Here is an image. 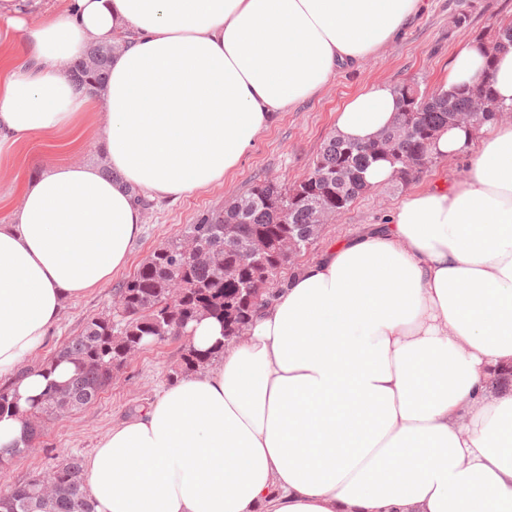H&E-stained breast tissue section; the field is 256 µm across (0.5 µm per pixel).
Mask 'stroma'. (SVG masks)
Returning a JSON list of instances; mask_svg holds the SVG:
<instances>
[{"label": "stroma", "instance_id": "stroma-1", "mask_svg": "<svg viewBox=\"0 0 512 512\" xmlns=\"http://www.w3.org/2000/svg\"><path fill=\"white\" fill-rule=\"evenodd\" d=\"M425 8L413 17L399 38L356 68L334 76L315 95L288 112L256 139L239 166L222 183L177 199L154 200L144 210L141 234L134 242L126 268L102 288L67 300L60 320L52 327L44 346L28 364L40 367L93 316L108 311L115 293L157 247L195 223L199 216L224 206L244 193L253 181L272 179L291 185L308 173L313 159L331 133L336 112L366 87L390 82L417 84L432 91L443 85L454 55L481 33L494 37L500 23L512 20V0H424ZM468 13V28L456 25L459 13ZM94 126H87L84 143L68 147L66 133L33 136L0 150V224L9 223L21 203L15 190L23 178L56 163H103L92 140ZM465 156L437 161L419 180L403 186L392 182L360 196L348 211L326 224L321 237L300 258L317 259L327 248L364 229L386 223L388 216L408 196L438 180L456 178L464 169ZM181 341L146 346L118 372L92 404L63 418L47 421L33 448L0 466V494L8 493L32 472L47 473L69 456L87 457L112 425L145 408L170 384L168 374L181 357Z\"/></svg>", "mask_w": 512, "mask_h": 512}]
</instances>
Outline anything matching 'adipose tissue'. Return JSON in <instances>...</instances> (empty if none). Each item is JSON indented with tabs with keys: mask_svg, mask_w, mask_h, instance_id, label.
Masks as SVG:
<instances>
[{
	"mask_svg": "<svg viewBox=\"0 0 512 512\" xmlns=\"http://www.w3.org/2000/svg\"><path fill=\"white\" fill-rule=\"evenodd\" d=\"M421 0H0L16 57L0 69V147L81 124L116 172L56 165L0 224V378L28 408L73 374L22 365L67 300L129 261L141 191L223 181L254 141L338 72L394 41ZM43 14L40 24L29 22ZM111 44L101 98L61 64ZM490 77L512 104V46L484 71L464 45L447 87ZM401 102L375 84L333 132L374 140ZM463 176L306 265L241 338L204 317L186 341L221 361L167 387L85 461L95 512H512V124L441 131Z\"/></svg>",
	"mask_w": 512,
	"mask_h": 512,
	"instance_id": "adipose-tissue-1",
	"label": "adipose tissue"
}]
</instances>
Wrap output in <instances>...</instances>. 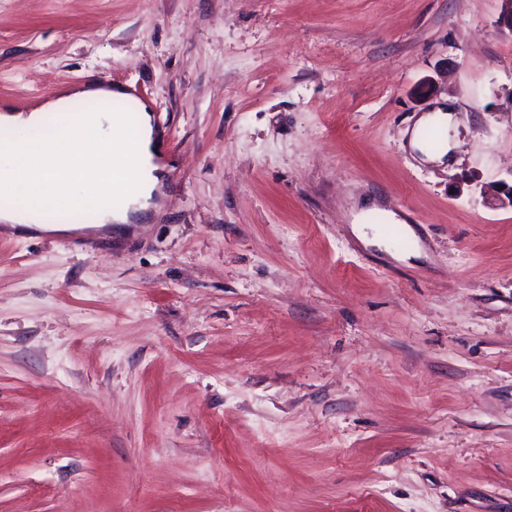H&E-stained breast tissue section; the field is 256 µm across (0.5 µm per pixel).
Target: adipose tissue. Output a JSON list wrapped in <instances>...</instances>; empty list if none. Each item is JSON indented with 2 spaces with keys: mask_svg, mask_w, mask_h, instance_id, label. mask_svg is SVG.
I'll return each mask as SVG.
<instances>
[{
  "mask_svg": "<svg viewBox=\"0 0 512 512\" xmlns=\"http://www.w3.org/2000/svg\"><path fill=\"white\" fill-rule=\"evenodd\" d=\"M107 86L60 89L40 107L22 114L0 102V192L13 198L0 207V222L44 230L47 204L66 209L97 208L103 224H126L128 208L109 204L117 159L129 160L136 173L132 204L150 207L160 186V169L153 162V127L148 110L134 122L118 112L72 113L77 100L121 97Z\"/></svg>",
  "mask_w": 512,
  "mask_h": 512,
  "instance_id": "1",
  "label": "adipose tissue"
}]
</instances>
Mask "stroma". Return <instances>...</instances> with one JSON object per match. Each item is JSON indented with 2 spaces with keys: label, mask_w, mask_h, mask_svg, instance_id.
Returning a JSON list of instances; mask_svg holds the SVG:
<instances>
[{
  "label": "stroma",
  "mask_w": 512,
  "mask_h": 512,
  "mask_svg": "<svg viewBox=\"0 0 512 512\" xmlns=\"http://www.w3.org/2000/svg\"><path fill=\"white\" fill-rule=\"evenodd\" d=\"M500 10L0 0V102L136 84L174 145L132 223L0 230V512H512ZM448 106V111H446V105L437 106L436 109H434L432 112L423 115L420 120L418 121V128L415 131L414 138H413V146L420 150L429 160L431 161H438L440 163L443 162V158L448 154V152L451 150L450 146V136L449 131L451 128L452 123V114L450 113ZM439 125L441 127L448 129V140H447V130L445 133V130L440 127H430L423 131V137L425 139L427 138V134L431 129H437L440 134V142L447 140L445 144L442 147H435L432 150L427 149L422 142L420 141L418 137V130L421 127L427 126V125Z\"/></svg>",
  "instance_id": "obj_1"
}]
</instances>
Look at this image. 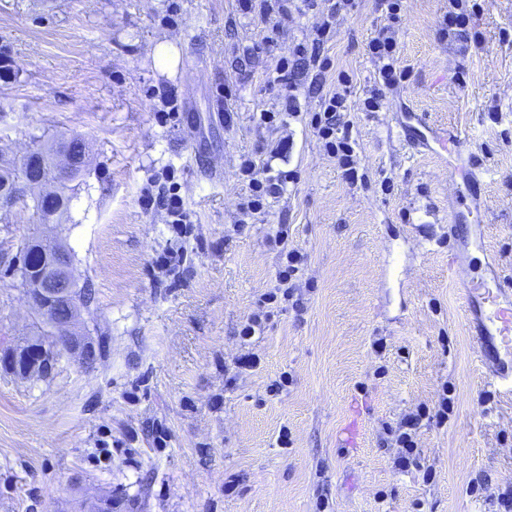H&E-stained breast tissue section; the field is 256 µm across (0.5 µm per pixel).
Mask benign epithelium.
<instances>
[{"label": "benign epithelium", "mask_w": 512, "mask_h": 512, "mask_svg": "<svg viewBox=\"0 0 512 512\" xmlns=\"http://www.w3.org/2000/svg\"><path fill=\"white\" fill-rule=\"evenodd\" d=\"M26 156L31 160L33 175L15 183L7 192L0 191V210L7 215L20 201L40 200L46 208H52L56 188L69 179L77 165L87 160V156L77 155L73 147L57 153L48 164L36 148L28 151ZM34 243L42 255V262L30 269L23 299L29 311L39 316L49 336L40 346H33L26 339L0 353V365L22 379L40 375L48 357L57 360L66 355L84 363L93 352L79 323L85 305L75 296L69 250L43 237Z\"/></svg>", "instance_id": "obj_1"}]
</instances>
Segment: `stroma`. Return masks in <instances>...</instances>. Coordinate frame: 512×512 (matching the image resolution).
Returning <instances> with one entry per match:
<instances>
[{
	"instance_id": "obj_1",
	"label": "stroma",
	"mask_w": 512,
	"mask_h": 512,
	"mask_svg": "<svg viewBox=\"0 0 512 512\" xmlns=\"http://www.w3.org/2000/svg\"><path fill=\"white\" fill-rule=\"evenodd\" d=\"M476 48L448 34L450 0H405L397 25V88L379 111L368 43L388 20L379 0L340 12L320 48L332 69L295 71L302 115L279 159L257 113L285 87L282 57L312 44L330 0H287L263 16L239 0H0V154L19 158L32 134L89 142L63 228L16 206L0 228V337L37 335L15 269L21 241L66 237L96 303L82 322L104 357L64 358L46 378L0 369V512H503L512 495V394L488 386L463 318L461 279L487 260L512 277V0H478ZM178 50L161 70L158 44ZM343 122L364 179L350 183L311 125L338 73ZM466 130L488 172L487 253L448 271V200L460 177L409 152L401 112ZM293 172L287 193L242 215L238 168ZM174 173L190 213L179 279L155 257L167 215L140 190ZM288 227L306 257L295 305L273 309L249 343L238 332L280 268L267 234ZM252 353L259 365L237 372ZM454 403L422 421L417 465L394 460L405 415ZM486 489L471 491L473 482ZM234 484L225 493V484Z\"/></svg>"
}]
</instances>
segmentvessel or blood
I'll return each mask as SVG.
<instances>
[{"label": "vessel or blood", "instance_id": "vessel-or-blood-1", "mask_svg": "<svg viewBox=\"0 0 512 512\" xmlns=\"http://www.w3.org/2000/svg\"><path fill=\"white\" fill-rule=\"evenodd\" d=\"M397 125L402 143L411 150L435 155L445 150L453 152L462 183L449 209L450 221L472 225L470 245L485 250L484 237L476 227L485 184L478 174L481 164L468 149L467 132L431 126L415 112L404 114ZM463 315L488 384L512 394V291L497 281L469 284Z\"/></svg>", "mask_w": 512, "mask_h": 512}]
</instances>
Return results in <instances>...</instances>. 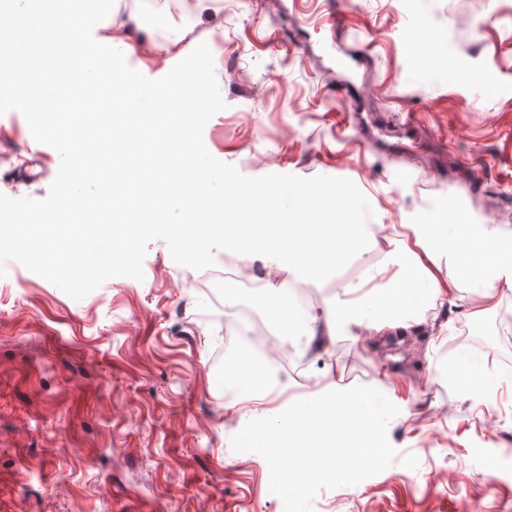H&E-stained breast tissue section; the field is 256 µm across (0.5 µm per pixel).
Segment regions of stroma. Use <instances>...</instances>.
Listing matches in <instances>:
<instances>
[{"instance_id": "stroma-1", "label": "stroma", "mask_w": 512, "mask_h": 512, "mask_svg": "<svg viewBox=\"0 0 512 512\" xmlns=\"http://www.w3.org/2000/svg\"><path fill=\"white\" fill-rule=\"evenodd\" d=\"M132 14L116 4L112 45L148 78L210 45L227 104L204 129L214 157L247 176L347 178L367 197L385 235L360 258L371 275L316 284V307L363 286L391 295L411 269L394 238L441 212L512 237V18L499 0H149L138 26ZM421 27L438 46L423 61ZM26 125L0 115V193L41 200L60 155ZM425 247L455 294L430 296L409 327L347 325L288 379L251 360L280 402L367 385L400 409L387 428L396 461L321 491L314 512H512V341L498 312L473 315L478 292L443 247ZM5 269L0 512H285L266 461L232 448L248 418L221 371L246 351L236 308L269 315L268 291L179 266L161 240L143 280L78 301ZM463 326L483 331L491 403L442 372Z\"/></svg>"}]
</instances>
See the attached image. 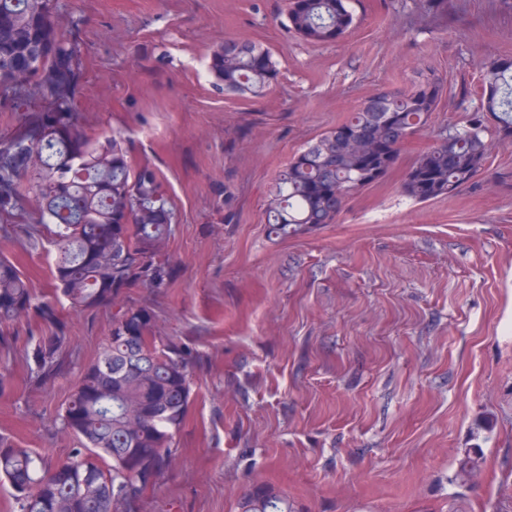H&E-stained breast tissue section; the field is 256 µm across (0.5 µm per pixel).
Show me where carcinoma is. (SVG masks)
I'll return each mask as SVG.
<instances>
[{"mask_svg":"<svg viewBox=\"0 0 512 512\" xmlns=\"http://www.w3.org/2000/svg\"><path fill=\"white\" fill-rule=\"evenodd\" d=\"M44 14L48 0H0V68L19 81L49 61L27 37L15 3ZM288 26L311 43L341 38L353 25L350 0H297ZM247 59L234 40L214 58L213 70L230 95L258 97L274 74L270 53L251 45ZM443 82L419 73L404 90L365 100L342 123L295 155L280 172L268 208L269 231L288 237L336 223L346 202L381 181L396 165L401 146L424 128L439 104ZM512 136V59L489 64L479 106L463 124L440 134L406 172L401 190L426 202L451 198L487 170L500 132ZM39 202V225L0 224V238L33 242L47 228L56 254L55 288L71 307L94 318L107 306L112 332L87 364L61 415L80 447L42 470L25 448L0 435V480L15 492L19 512H132L177 452L189 415L196 353L157 336L156 315L127 301L132 288H167L177 270L167 253L174 213L157 171L133 167L121 136L102 142L78 129L77 114L34 113L0 141V219L24 211L27 194ZM34 319L35 378L61 371L69 327L56 302H34L21 269L0 255V352L17 339L21 319ZM241 512H290L271 491L243 499Z\"/></svg>","mask_w":512,"mask_h":512,"instance_id":"cac0c4a2","label":"carcinoma"}]
</instances>
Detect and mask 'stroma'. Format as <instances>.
========================================
# YOUR TASK
Copy out the lines starting at the one containing "Show me where carcinoma is. (SVG masks)" and ending with the last line of the entries. Include nothing else.

# SOLUTION FOR THIS TASK
Show me where carcinoma is. (SVG masks)
I'll return each mask as SVG.
<instances>
[{"mask_svg":"<svg viewBox=\"0 0 512 512\" xmlns=\"http://www.w3.org/2000/svg\"><path fill=\"white\" fill-rule=\"evenodd\" d=\"M44 14L48 0H0V68L19 81L49 61L27 37L15 3ZM288 26L311 43L341 38L353 25L350 0H297ZM247 59L234 40L214 58L213 70L230 95L258 97L274 74L270 53L251 45ZM443 82L419 73L404 90L365 100L342 123L295 155L280 172L268 208L269 231L288 237L336 223L346 202L381 181L396 165L401 146L424 128L439 104ZM512 136V59L489 64L479 106L463 124L440 134L406 172L401 190L426 202L451 198L487 170L500 132ZM39 202V225L0 224V238L33 242L47 228L56 254L55 288L71 307L94 318L107 306L112 332L87 364L61 415L80 447L42 470L25 448L0 435V480L15 492L19 512H132L177 452L189 415L196 353L157 336L156 315L127 301L132 288H167L177 270L167 253L174 213L157 171L133 167L121 136L102 142L78 129L77 114L34 113L0 141V219L24 211L27 194ZM34 319L35 378L61 371L69 327L56 302H34L21 269L0 255V352L17 339L21 319ZM241 512H290L271 491L243 499Z\"/></svg>","mask_w":512,"mask_h":512,"instance_id":"cac0c4a2","label":"carcinoma"}]
</instances>
Detect and mask 'stroma'. Format as <instances>.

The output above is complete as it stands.